Dataset excerpts Block Start
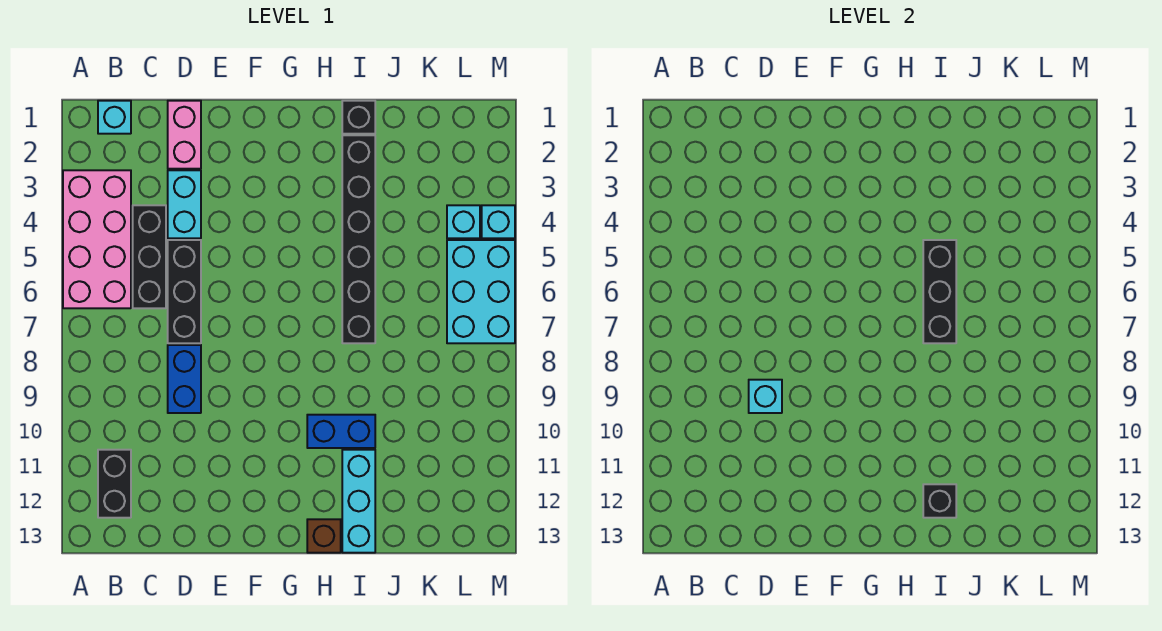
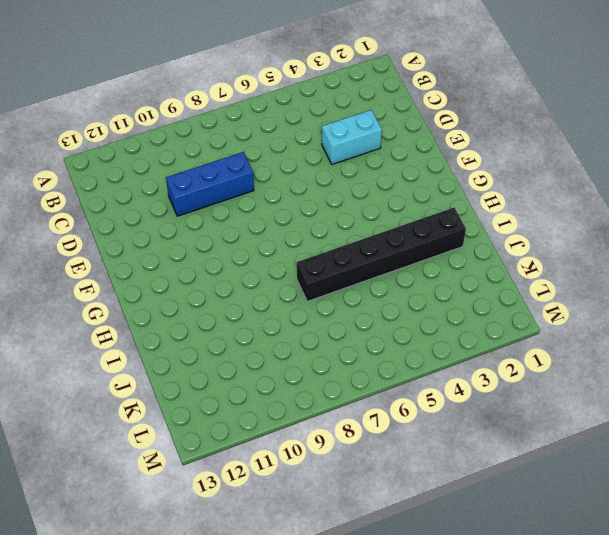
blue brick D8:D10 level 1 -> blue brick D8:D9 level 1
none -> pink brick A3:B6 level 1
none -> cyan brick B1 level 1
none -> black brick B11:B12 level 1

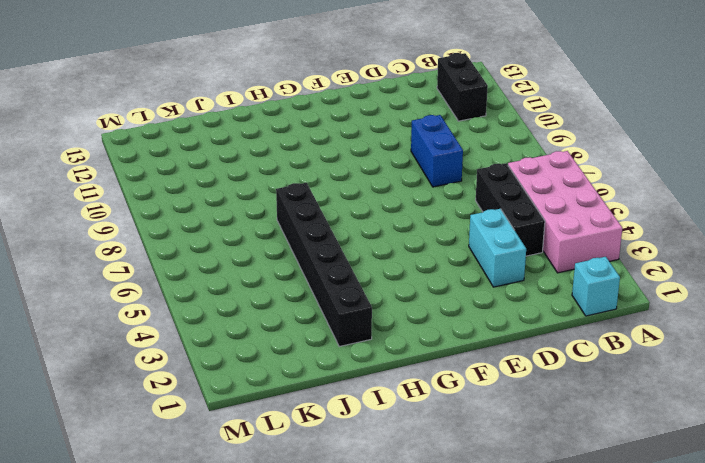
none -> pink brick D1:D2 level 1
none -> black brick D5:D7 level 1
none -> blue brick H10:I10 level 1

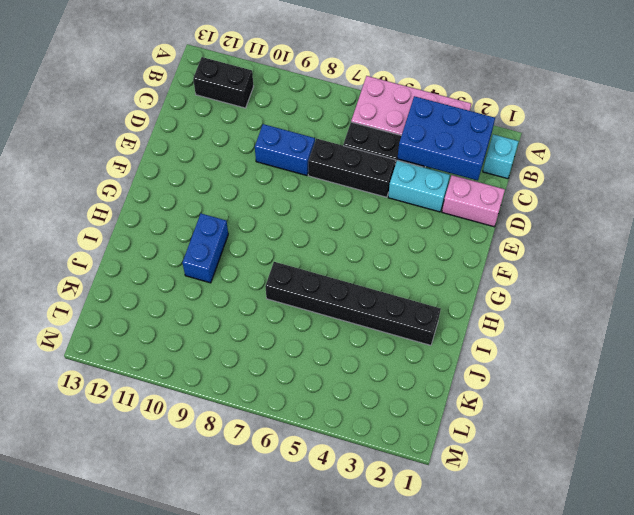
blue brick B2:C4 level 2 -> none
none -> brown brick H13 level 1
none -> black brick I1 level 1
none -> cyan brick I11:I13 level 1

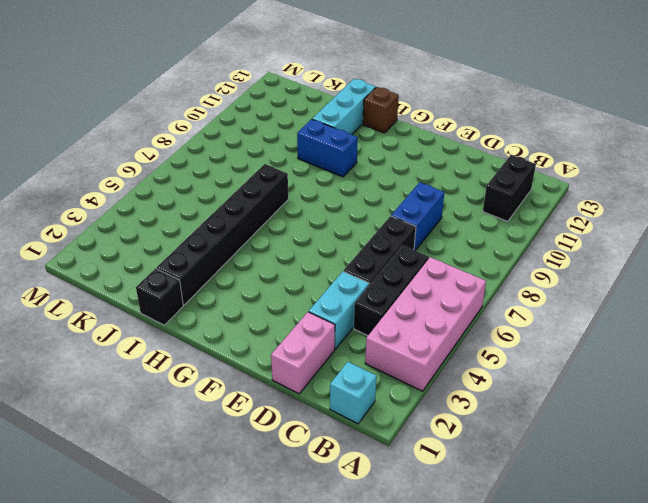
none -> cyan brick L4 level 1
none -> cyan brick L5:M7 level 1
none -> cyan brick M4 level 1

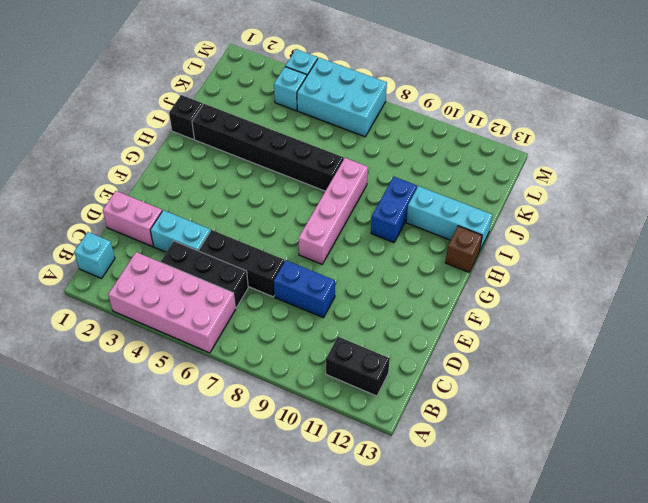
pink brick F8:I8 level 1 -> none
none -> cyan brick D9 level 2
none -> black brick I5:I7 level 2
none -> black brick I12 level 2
Dataset excerpts Block End
Problem details
Give back an exact repeat of the lines from the top of the data through the line that holds "none -> cyan brick I11:I13 level 1", both included, and omit pictures.

The completed task
blue brick D8:D10 level 1 -> blue brick D8:D9 level 1
none -> pink brick A3:B6 level 1
none -> cyan brick B1 level 1
none -> black brick B11:B12 level 1

none -> pink brick D1:D2 level 1
none -> black brick D5:D7 level 1
none -> blue brick H10:I10 level 1

blue brick B2:C4 level 2 -> none
none -> brown brick H13 level 1
none -> black brick I1 level 1
none -> cyan brick I11:I13 level 1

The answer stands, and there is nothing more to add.